> WORK ORDER
Write an exact copy of the entries below that leaves out all pictures.

══ DATA RECORDS

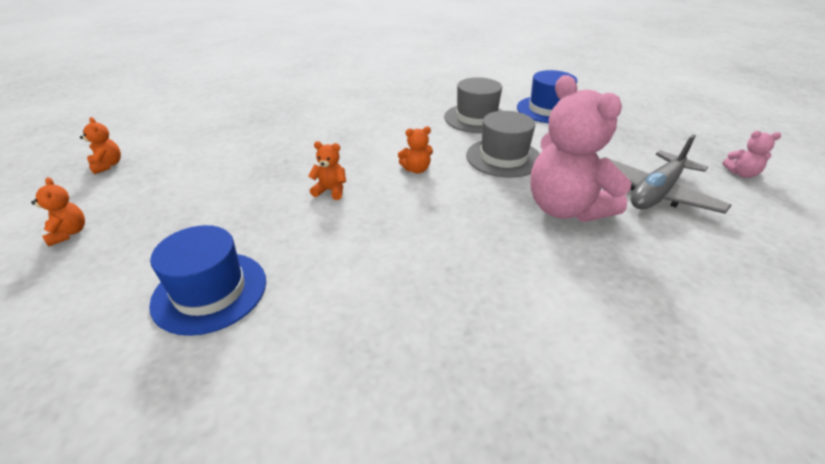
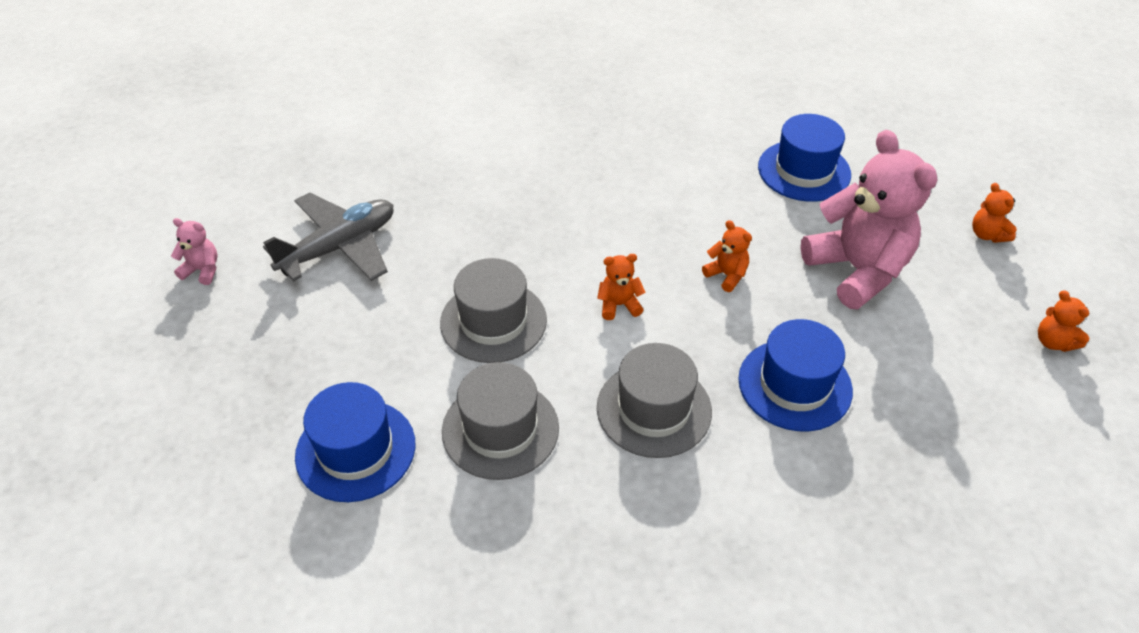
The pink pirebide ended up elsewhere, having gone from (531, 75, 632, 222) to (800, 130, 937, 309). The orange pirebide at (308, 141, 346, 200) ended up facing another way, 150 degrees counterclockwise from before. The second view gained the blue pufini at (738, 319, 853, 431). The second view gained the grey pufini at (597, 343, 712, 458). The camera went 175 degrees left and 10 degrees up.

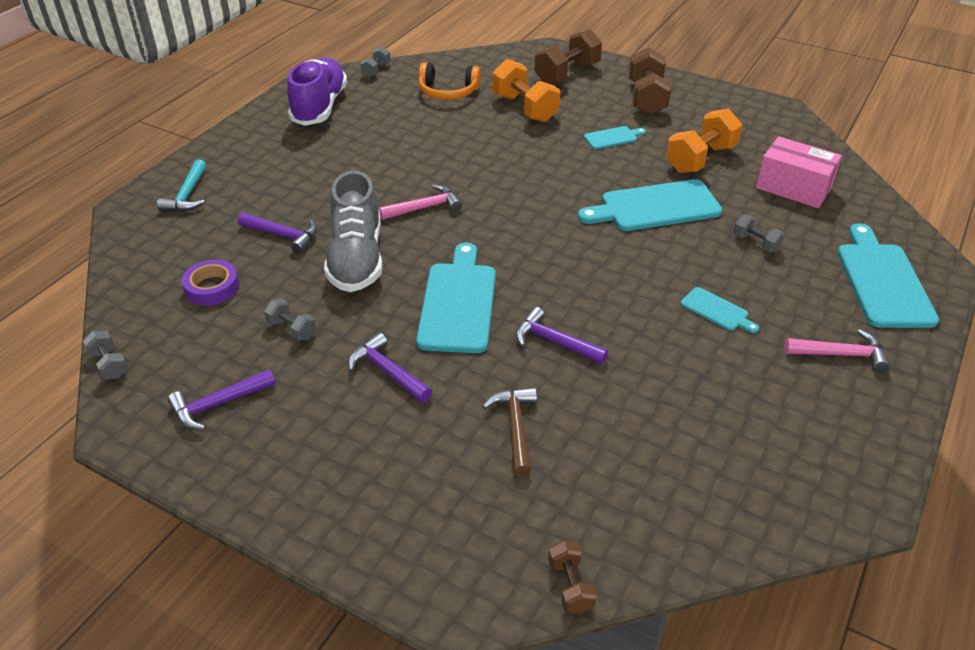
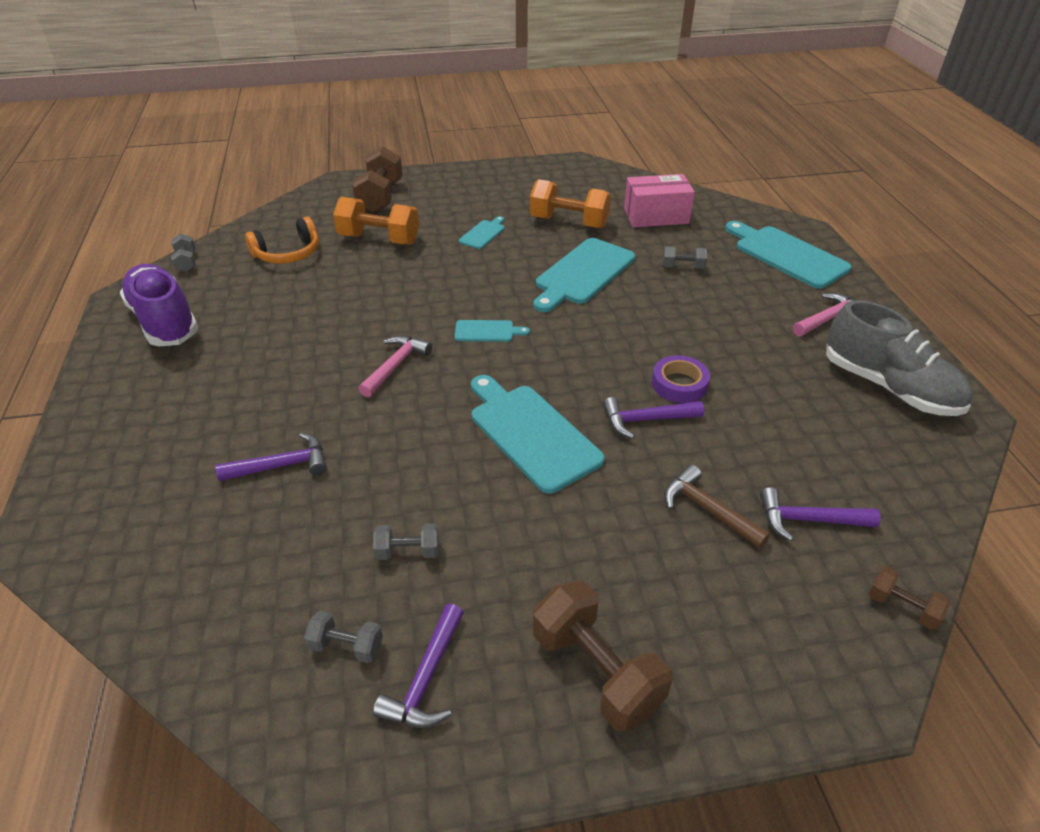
The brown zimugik ended up elsewhere, having gone from (629, 47, 671, 115) to (533, 580, 673, 732). The orange zimugik at (666, 108, 743, 173) ended up facing another way, 75 degrees counterclockwise from before. The second view lost the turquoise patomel at (157, 159, 206, 212). The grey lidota ended up elsewhere, having gone from (324, 170, 383, 292) to (826, 300, 973, 416). The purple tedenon ended up elsewhere, having gone from (182, 260, 239, 306) to (652, 355, 710, 403). The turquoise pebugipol ended up elsewhere, having gone from (681, 287, 759, 333) to (454, 320, 530, 342). The grey zimugik ended up elsewhere, having gone from (83, 331, 128, 379) to (304, 611, 383, 663). The purple patomel ended up elsewhere, having gone from (348, 332, 432, 403) to (760, 487, 880, 541). The camera went 40 degrees left and 0 degrees up.

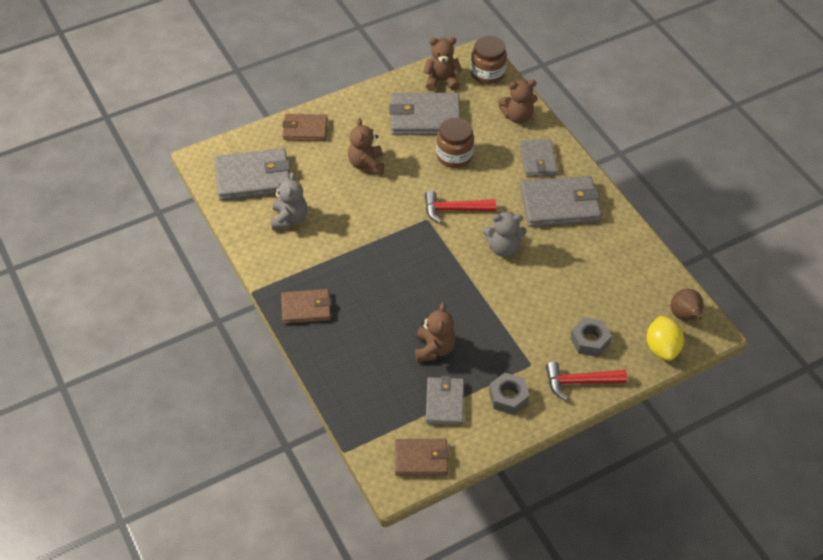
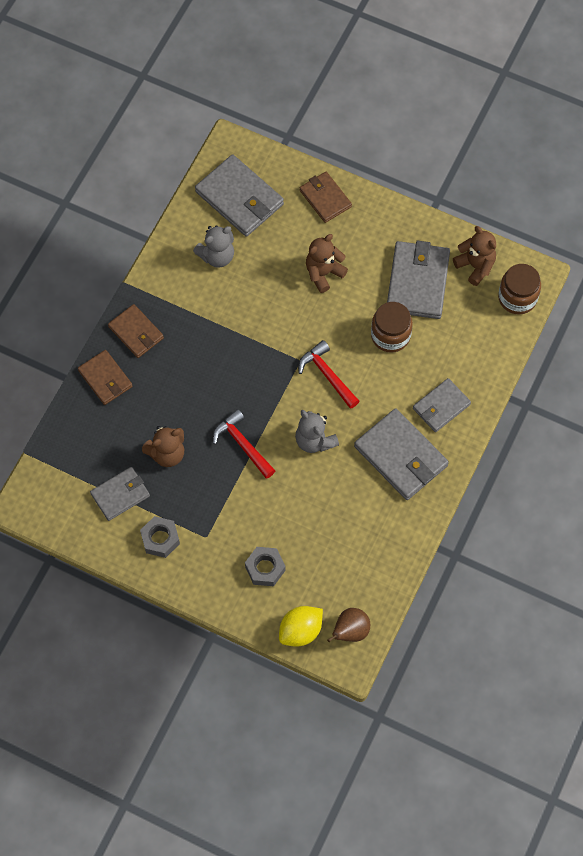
The second view lost the brown pirebide at (498, 80, 538, 124). The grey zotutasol at (389, 93, 461, 135) ended up facing another way, 45 degrees clockwise from before. The red patomel ended up elsewhere, having gone from (546, 361, 627, 401) to (213, 409, 276, 479). The brown zotutasol ended up elsewhere, having gone from (395, 439, 449, 476) to (78, 350, 133, 405). The camera went 55 degrees right and 15 degrees up.

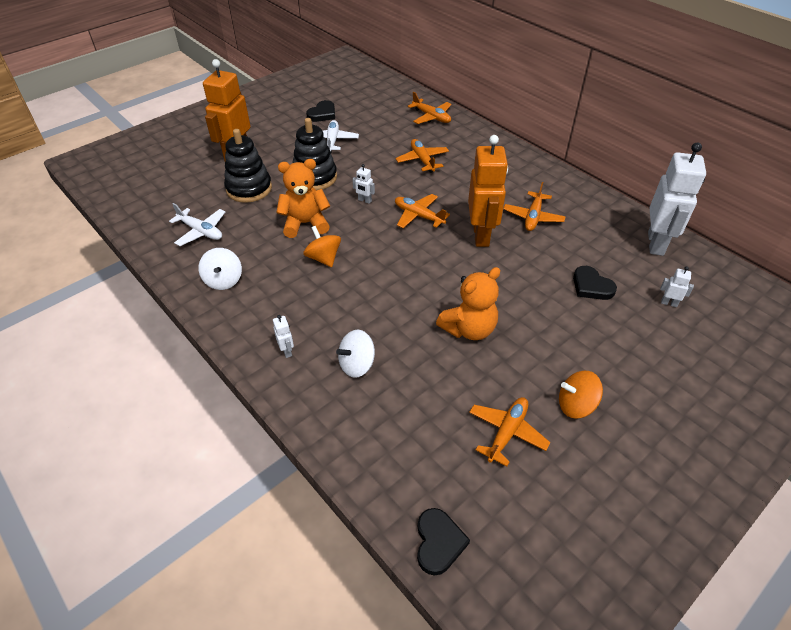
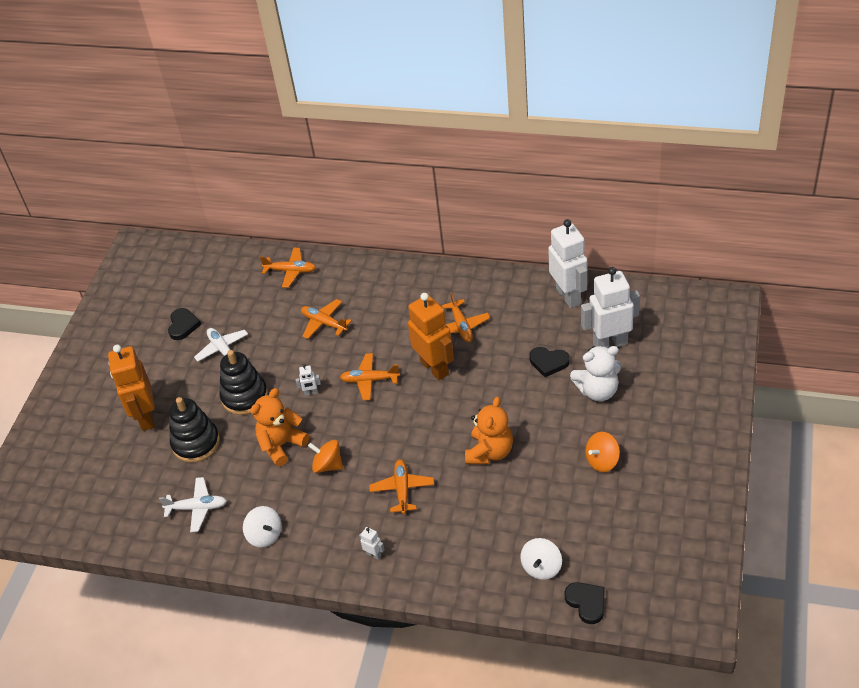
The size of the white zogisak at (660, 266, 694, 307) changed by a factor of 2.49. The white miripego ended up elsewhere, having gone from (336, 330, 375, 378) to (520, 538, 562, 580). The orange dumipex ended up elsewhere, having gone from (469, 397, 550, 466) to (369, 459, 434, 514). The second view gained the white pirebide at (570, 346, 621, 401). The camera went 30 degrees left and 0 degrees up.

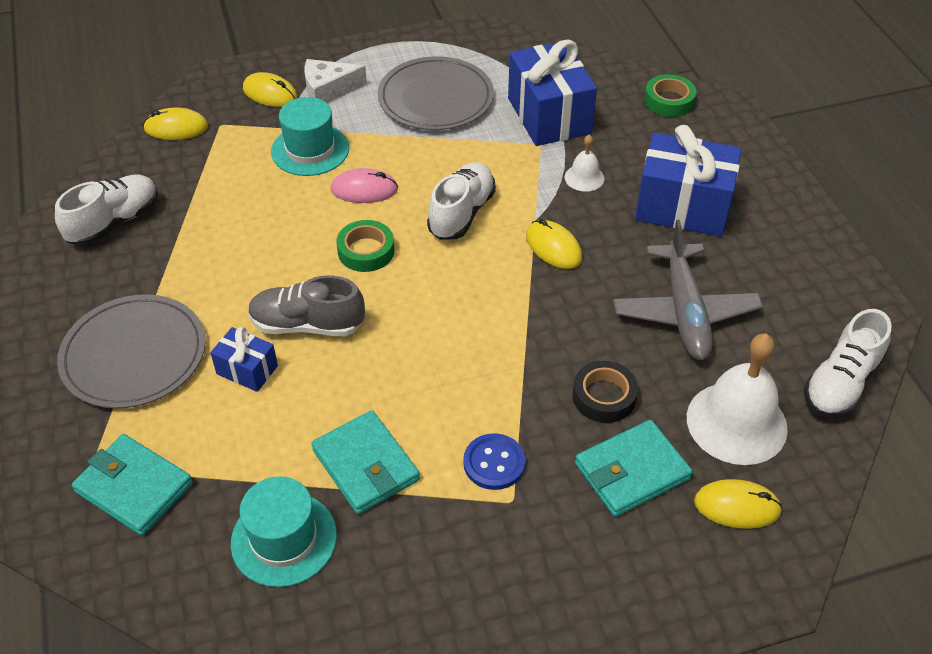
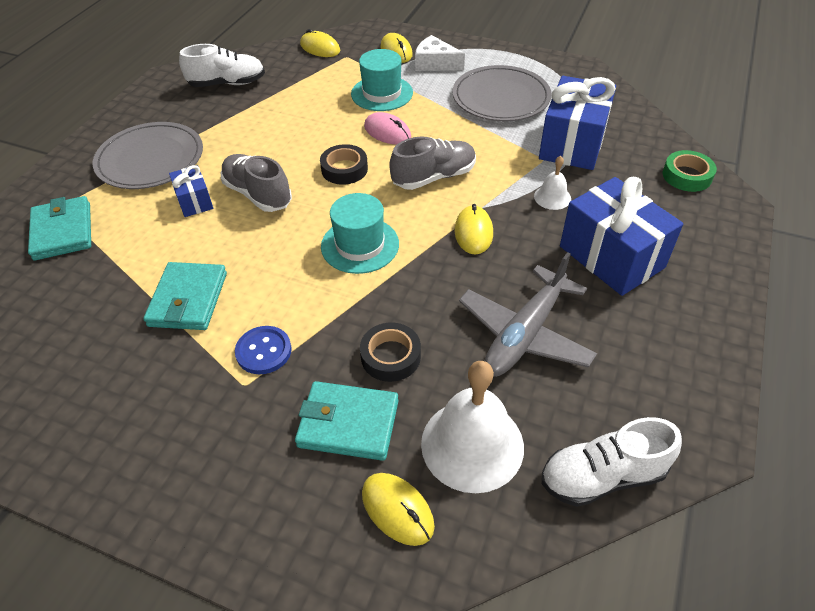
What was the white lidota at (427, 162, 496, 240) turned into the grey lidota at (389, 136, 476, 190). What was the green tedenon at (337, 220, 394, 272) turned into the black tedenon at (320, 144, 368, 185). The turquoise pufini ended up elsewhere, having gone from (231, 476, 337, 587) to (321, 193, 399, 274). The camera went 40 degrees right and 0 degrees up.

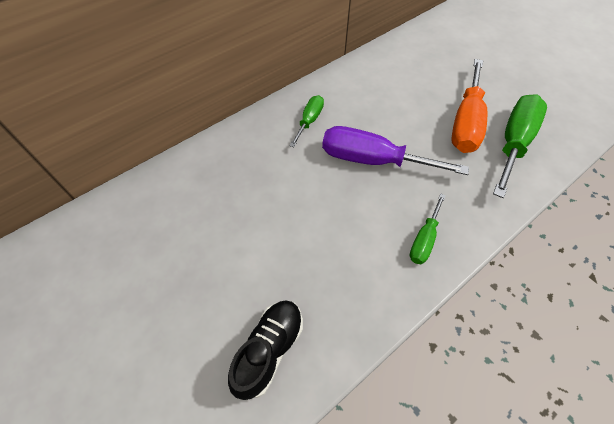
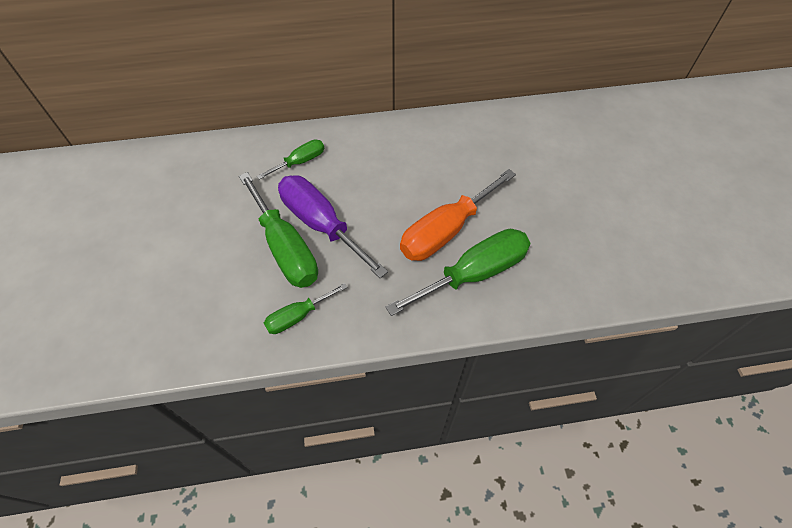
The second view lost the black lidota at (228, 300, 303, 400). The second view gained the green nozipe at (239, 172, 318, 288). The camera went 30 degrees right and 0 degrees up.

════

> OUTPUT OF THE TASK
The pink pirebide ended up elsewhere, having gone from (531, 75, 632, 222) to (800, 130, 937, 309). The orange pirebide at (308, 141, 346, 200) ended up facing another way, 150 degrees counterclockwise from before. The second view gained the blue pufini at (738, 319, 853, 431). The second view gained the grey pufini at (597, 343, 712, 458). The camera went 175 degrees left and 10 degrees up.

The brown zimugik ended up elsewhere, having gone from (629, 47, 671, 115) to (533, 580, 673, 732). The orange zimugik at (666, 108, 743, 173) ended up facing another way, 75 degrees counterclockwise from before. The second view lost the turquoise patomel at (157, 159, 206, 212). The grey lidota ended up elsewhere, having gone from (324, 170, 383, 292) to (826, 300, 973, 416). The purple tedenon ended up elsewhere, having gone from (182, 260, 239, 306) to (652, 355, 710, 403). The turquoise pebugipol ended up elsewhere, having gone from (681, 287, 759, 333) to (454, 320, 530, 342). The grey zimugik ended up elsewhere, having gone from (83, 331, 128, 379) to (304, 611, 383, 663). The purple patomel ended up elsewhere, having gone from (348, 332, 432, 403) to (760, 487, 880, 541). The camera went 40 degrees left and 0 degrees up.

The second view lost the brown pirebide at (498, 80, 538, 124). The grey zotutasol at (389, 93, 461, 135) ended up facing another way, 45 degrees clockwise from before. The red patomel ended up elsewhere, having gone from (546, 361, 627, 401) to (213, 409, 276, 479). The brown zotutasol ended up elsewhere, having gone from (395, 439, 449, 476) to (78, 350, 133, 405). The camera went 55 degrees right and 15 degrees up.

The size of the white zogisak at (660, 266, 694, 307) changed by a factor of 2.49. The white miripego ended up elsewhere, having gone from (336, 330, 375, 378) to (520, 538, 562, 580). The orange dumipex ended up elsewhere, having gone from (469, 397, 550, 466) to (369, 459, 434, 514). The second view gained the white pirebide at (570, 346, 621, 401). The camera went 30 degrees left and 0 degrees up.

What was the white lidota at (427, 162, 496, 240) turned into the grey lidota at (389, 136, 476, 190). What was the green tedenon at (337, 220, 394, 272) turned into the black tedenon at (320, 144, 368, 185). The turquoise pufini ended up elsewhere, having gone from (231, 476, 337, 587) to (321, 193, 399, 274). The camera went 40 degrees right and 0 degrees up.

The second view lost the black lidota at (228, 300, 303, 400). The second view gained the green nozipe at (239, 172, 318, 288). The camera went 30 degrees right and 0 degrees up.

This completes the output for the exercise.